# Task description
When you come to the line with "SW102: switch (NET2, VA)", begin repeating; continue exactly through the final line of the records and include nothing from before.

# Supplied material

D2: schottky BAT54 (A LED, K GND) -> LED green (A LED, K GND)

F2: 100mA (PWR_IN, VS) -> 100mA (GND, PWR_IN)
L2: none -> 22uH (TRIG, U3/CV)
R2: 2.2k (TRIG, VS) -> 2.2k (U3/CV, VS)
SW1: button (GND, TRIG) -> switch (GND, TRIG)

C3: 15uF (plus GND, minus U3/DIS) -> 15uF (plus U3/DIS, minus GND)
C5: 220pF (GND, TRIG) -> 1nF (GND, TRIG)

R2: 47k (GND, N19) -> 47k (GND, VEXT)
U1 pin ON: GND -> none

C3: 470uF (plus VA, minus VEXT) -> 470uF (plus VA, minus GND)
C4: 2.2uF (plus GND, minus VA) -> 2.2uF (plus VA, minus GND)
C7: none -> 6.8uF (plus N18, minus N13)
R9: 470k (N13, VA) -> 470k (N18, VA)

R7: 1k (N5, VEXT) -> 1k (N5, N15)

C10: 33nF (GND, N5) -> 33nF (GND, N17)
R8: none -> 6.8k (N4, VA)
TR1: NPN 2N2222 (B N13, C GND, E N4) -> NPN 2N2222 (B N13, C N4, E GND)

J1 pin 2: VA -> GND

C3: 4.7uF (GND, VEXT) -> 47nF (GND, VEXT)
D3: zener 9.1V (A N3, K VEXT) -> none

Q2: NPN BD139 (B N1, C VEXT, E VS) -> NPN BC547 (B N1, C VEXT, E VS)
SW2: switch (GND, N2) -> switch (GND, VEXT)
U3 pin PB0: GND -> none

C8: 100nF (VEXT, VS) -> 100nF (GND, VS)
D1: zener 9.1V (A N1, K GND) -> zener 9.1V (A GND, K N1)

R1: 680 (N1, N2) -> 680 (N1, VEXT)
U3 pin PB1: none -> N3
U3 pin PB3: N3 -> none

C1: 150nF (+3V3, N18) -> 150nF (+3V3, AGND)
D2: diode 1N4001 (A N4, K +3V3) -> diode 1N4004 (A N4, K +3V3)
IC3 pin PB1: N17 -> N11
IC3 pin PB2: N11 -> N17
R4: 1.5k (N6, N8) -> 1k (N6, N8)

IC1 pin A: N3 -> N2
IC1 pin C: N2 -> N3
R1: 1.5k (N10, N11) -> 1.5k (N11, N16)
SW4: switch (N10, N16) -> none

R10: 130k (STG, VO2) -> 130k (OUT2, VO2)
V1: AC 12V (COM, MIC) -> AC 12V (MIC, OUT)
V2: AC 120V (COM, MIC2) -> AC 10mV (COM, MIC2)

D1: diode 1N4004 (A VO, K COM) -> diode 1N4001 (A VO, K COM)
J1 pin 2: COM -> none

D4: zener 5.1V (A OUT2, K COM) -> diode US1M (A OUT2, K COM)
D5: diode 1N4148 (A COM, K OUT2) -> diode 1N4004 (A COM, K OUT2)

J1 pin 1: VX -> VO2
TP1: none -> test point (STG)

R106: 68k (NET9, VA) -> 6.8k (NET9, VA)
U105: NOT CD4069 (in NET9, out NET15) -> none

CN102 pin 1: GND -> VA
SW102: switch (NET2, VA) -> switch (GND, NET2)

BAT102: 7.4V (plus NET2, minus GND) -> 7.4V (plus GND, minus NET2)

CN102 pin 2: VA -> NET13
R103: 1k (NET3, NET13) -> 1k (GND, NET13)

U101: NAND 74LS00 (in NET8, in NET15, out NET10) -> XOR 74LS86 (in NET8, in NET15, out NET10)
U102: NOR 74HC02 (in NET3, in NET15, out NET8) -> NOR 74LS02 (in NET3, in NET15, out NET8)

# Your response
SW102: switch (NET2, VA) -> switch (GND, NET2)

BAT102: 7.4V (plus NET2, minus GND) -> 7.4V (plus GND, minus NET2)

CN102 pin 2: VA -> NET13
R103: 1k (NET3, NET13) -> 1k (GND, NET13)

U101: NAND 74LS00 (in NET8, in NET15, out NET10) -> XOR 74LS86 (in NET8, in NET15, out NET10)
U102: NOR 74HC02 (in NET3, in NET15, out NET8) -> NOR 74LS02 (in NET3, in NET15, out NET8)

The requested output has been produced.